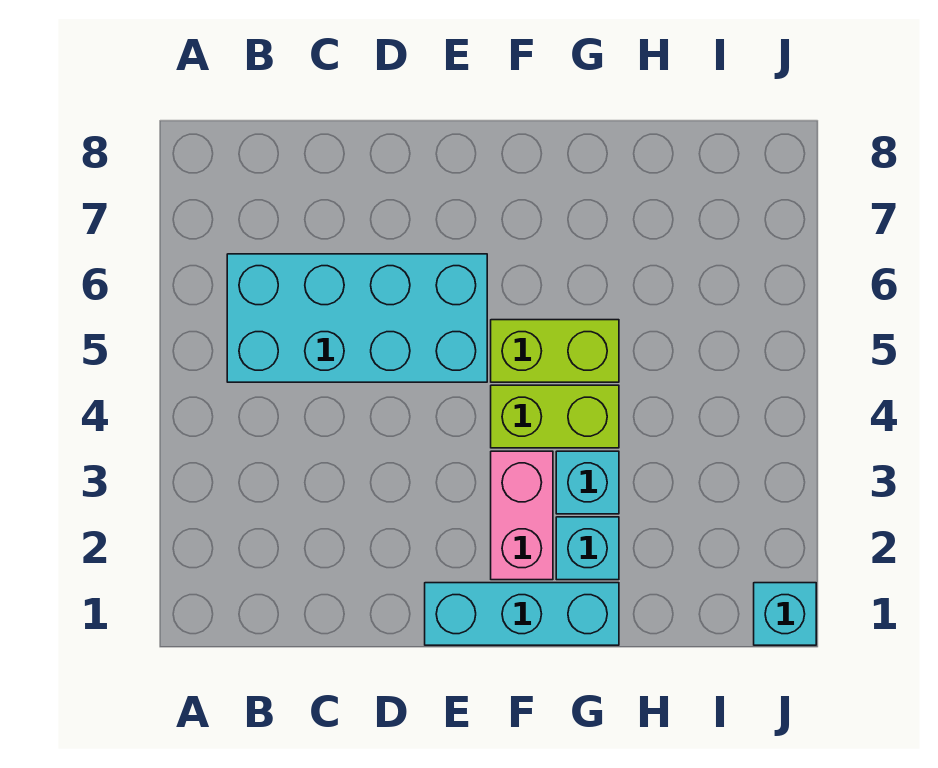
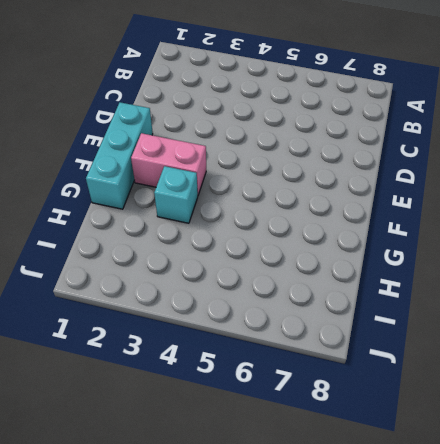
none -> cyan brick B5:E6 level 1
none -> lime brick F4:G4 level 1

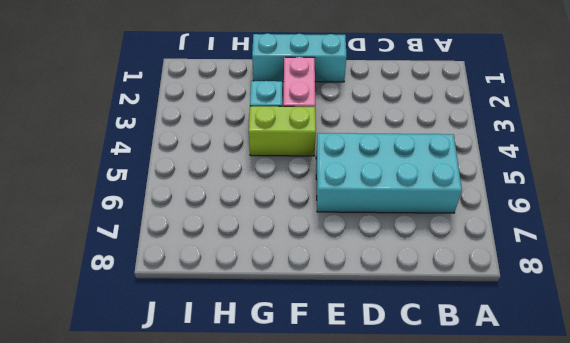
none -> lime brick F5:G5 level 1
none -> cyan brick G2 level 1

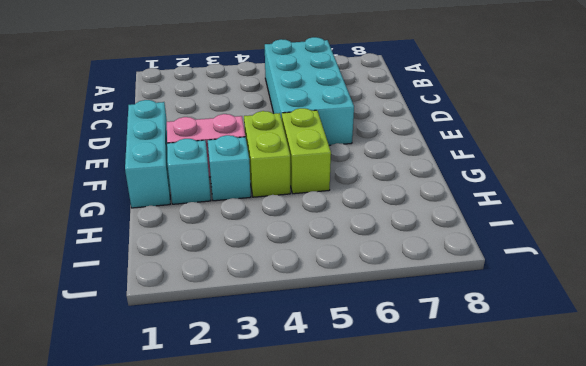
none -> cyan brick J1 level 1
○ ○ ○ ○ ○
■ **WHAT THE TASK ASKS**
Give the listing above again exactly, minus any images.

■ **RESPONSE TO THE EXERCISE**
none -> cyan brick B5:E6 level 1
none -> lime brick F4:G4 level 1

none -> lime brick F5:G5 level 1
none -> cyan brick G2 level 1

none -> cyan brick J1 level 1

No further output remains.